## Goal
Only the lines from the line holding "Segment every instance of stroma." through the final line of the entries below are to be returned, exactly as they stand.

— start Records for the exercise —

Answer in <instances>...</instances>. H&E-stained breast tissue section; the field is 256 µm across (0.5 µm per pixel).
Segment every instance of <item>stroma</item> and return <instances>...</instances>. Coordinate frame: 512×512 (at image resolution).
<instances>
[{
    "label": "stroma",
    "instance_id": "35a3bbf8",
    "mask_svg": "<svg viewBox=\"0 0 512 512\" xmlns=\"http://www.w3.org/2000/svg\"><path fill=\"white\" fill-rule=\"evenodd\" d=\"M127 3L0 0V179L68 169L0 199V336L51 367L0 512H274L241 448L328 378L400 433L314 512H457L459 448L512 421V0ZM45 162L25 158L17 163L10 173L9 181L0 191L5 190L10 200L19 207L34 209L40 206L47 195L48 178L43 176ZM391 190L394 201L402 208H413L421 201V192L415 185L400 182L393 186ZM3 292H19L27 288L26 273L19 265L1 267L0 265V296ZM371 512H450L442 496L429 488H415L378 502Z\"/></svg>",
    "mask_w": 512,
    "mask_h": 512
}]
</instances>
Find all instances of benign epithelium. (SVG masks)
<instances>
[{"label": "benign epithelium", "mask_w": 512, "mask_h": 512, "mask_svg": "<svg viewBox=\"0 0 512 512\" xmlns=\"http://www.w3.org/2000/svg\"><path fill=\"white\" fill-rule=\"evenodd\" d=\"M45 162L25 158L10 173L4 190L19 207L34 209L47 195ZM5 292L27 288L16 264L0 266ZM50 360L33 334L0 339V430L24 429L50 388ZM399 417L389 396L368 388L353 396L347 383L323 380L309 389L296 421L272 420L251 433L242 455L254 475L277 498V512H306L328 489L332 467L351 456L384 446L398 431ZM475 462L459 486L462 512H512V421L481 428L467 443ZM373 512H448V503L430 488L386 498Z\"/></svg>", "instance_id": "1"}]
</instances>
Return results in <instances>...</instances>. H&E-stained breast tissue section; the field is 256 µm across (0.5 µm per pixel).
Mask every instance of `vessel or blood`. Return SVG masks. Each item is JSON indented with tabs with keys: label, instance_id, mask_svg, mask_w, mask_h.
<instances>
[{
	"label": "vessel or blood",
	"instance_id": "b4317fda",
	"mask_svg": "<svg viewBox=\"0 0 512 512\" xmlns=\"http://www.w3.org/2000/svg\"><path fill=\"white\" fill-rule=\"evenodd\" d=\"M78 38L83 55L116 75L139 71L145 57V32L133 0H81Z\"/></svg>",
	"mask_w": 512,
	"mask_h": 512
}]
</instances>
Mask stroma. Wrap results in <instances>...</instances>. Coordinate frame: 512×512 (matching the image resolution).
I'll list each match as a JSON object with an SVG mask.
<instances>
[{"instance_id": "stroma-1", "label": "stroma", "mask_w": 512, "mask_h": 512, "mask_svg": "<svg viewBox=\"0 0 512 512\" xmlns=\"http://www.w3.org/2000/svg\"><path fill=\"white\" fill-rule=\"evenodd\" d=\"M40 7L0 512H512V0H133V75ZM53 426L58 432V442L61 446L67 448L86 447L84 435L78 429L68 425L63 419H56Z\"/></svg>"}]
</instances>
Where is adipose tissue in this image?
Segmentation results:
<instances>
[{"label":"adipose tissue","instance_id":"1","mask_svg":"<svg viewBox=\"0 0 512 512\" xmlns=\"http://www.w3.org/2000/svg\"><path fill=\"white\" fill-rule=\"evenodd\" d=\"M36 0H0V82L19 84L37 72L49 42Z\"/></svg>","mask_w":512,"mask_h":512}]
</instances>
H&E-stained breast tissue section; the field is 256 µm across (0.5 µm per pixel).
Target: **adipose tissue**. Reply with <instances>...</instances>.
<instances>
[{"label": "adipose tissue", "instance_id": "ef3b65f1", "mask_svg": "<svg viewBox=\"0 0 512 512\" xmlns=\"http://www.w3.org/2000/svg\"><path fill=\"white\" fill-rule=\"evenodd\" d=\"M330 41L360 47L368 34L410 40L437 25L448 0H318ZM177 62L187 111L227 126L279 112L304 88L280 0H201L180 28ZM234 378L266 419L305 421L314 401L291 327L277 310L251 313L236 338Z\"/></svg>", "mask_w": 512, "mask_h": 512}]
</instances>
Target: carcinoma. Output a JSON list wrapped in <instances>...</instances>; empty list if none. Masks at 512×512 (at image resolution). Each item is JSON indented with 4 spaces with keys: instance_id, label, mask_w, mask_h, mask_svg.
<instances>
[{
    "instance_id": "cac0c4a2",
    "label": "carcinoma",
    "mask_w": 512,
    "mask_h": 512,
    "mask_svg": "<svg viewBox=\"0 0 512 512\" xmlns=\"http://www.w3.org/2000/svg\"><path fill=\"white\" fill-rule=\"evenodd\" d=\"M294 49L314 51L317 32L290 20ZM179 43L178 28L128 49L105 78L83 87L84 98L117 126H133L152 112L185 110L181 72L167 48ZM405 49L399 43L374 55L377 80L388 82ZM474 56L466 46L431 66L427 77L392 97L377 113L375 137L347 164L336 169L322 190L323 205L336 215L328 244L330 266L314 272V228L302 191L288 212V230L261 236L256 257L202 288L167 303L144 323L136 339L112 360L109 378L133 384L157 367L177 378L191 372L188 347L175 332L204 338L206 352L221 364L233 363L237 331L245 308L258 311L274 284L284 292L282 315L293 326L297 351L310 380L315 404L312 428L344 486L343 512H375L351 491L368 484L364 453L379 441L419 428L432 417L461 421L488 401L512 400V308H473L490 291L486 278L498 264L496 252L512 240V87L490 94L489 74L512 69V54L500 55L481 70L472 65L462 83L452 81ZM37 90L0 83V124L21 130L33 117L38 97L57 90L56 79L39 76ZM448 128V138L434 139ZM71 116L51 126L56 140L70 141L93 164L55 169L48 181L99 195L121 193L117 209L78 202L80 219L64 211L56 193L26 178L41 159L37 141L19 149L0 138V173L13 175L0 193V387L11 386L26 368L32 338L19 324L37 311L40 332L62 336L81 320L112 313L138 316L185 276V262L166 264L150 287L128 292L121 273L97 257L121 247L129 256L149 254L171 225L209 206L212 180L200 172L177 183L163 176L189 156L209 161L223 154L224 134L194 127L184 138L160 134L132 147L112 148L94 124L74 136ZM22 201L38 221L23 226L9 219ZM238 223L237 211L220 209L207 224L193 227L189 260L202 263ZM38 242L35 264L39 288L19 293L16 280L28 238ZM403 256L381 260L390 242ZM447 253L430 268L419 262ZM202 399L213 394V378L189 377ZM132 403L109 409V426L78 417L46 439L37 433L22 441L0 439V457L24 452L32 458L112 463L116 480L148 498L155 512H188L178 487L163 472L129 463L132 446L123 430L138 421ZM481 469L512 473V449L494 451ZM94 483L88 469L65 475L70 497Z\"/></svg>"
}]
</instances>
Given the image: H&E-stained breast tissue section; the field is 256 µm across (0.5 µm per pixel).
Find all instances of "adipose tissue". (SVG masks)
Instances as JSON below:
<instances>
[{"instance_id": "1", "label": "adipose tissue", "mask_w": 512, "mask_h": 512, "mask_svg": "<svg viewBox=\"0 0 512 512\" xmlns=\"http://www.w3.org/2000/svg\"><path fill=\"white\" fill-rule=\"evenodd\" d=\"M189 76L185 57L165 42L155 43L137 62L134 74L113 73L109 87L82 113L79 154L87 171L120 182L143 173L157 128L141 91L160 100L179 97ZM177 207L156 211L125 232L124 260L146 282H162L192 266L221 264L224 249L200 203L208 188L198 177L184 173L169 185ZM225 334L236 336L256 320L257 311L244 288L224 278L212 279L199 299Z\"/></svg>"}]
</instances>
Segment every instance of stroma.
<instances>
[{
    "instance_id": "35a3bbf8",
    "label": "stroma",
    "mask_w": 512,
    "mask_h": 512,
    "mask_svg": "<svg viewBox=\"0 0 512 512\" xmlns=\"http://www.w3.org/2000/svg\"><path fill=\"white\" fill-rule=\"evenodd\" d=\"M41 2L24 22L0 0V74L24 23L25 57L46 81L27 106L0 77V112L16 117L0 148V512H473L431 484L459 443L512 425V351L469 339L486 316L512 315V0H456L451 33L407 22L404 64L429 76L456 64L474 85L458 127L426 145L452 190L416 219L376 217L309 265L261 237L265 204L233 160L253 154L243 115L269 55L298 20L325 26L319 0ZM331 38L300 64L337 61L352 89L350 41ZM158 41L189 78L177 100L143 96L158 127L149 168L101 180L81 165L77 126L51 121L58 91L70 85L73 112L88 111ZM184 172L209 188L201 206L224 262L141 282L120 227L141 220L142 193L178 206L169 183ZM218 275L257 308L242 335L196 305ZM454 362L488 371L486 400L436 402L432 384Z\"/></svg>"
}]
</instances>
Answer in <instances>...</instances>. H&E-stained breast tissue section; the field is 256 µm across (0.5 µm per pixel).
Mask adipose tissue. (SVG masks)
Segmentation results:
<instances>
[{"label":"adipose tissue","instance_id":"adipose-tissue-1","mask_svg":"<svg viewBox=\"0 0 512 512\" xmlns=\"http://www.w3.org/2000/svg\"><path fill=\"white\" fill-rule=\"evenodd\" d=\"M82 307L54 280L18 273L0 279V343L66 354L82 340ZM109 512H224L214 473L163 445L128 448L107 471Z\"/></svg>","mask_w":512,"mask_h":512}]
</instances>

— end Records for the exercise —

## Result of this task
Segment every instance of stroma.
<instances>
[{
    "instance_id": "35a3bbf8",
    "label": "stroma",
    "mask_w": 512,
    "mask_h": 512,
    "mask_svg": "<svg viewBox=\"0 0 512 512\" xmlns=\"http://www.w3.org/2000/svg\"><path fill=\"white\" fill-rule=\"evenodd\" d=\"M41 2L24 22L0 0V74L24 23L25 57L46 81L27 106L0 77V112L16 117L0 148V512H473L431 484L459 443L512 425V351L469 339L486 316L512 315V0H456L451 33L407 22L404 64L429 76L456 64L474 85L458 127L426 145L452 190L416 219L376 217L309 265L261 237L265 204L233 160L253 154L243 115L269 55L298 20L325 26L319 0ZM331 38L300 64L337 61L352 89L350 41ZM158 41L189 78L177 100L143 96L158 127L149 168L101 180L81 165L77 126L51 121L58 91L70 85L73 112L88 111ZM184 172L209 188L201 206L224 262L141 282L120 227L141 220L142 193L178 206L169 183ZM218 275L257 308L242 335L196 305ZM454 362L488 371L486 400L436 402L432 384Z\"/></svg>"
}]
</instances>
Answer in <instances>...</instances>. H&E-stained breast tissue section; the field is 256 µm across (0.5 µm per pixel).
Mask adipose tissue. (SVG masks)
Segmentation results:
<instances>
[{"label":"adipose tissue","instance_id":"adipose-tissue-1","mask_svg":"<svg viewBox=\"0 0 512 512\" xmlns=\"http://www.w3.org/2000/svg\"><path fill=\"white\" fill-rule=\"evenodd\" d=\"M82 307L54 280L18 273L0 279V343L66 354L82 340ZM109 512H224L214 473L163 445L128 448L107 471Z\"/></svg>","mask_w":512,"mask_h":512}]
</instances>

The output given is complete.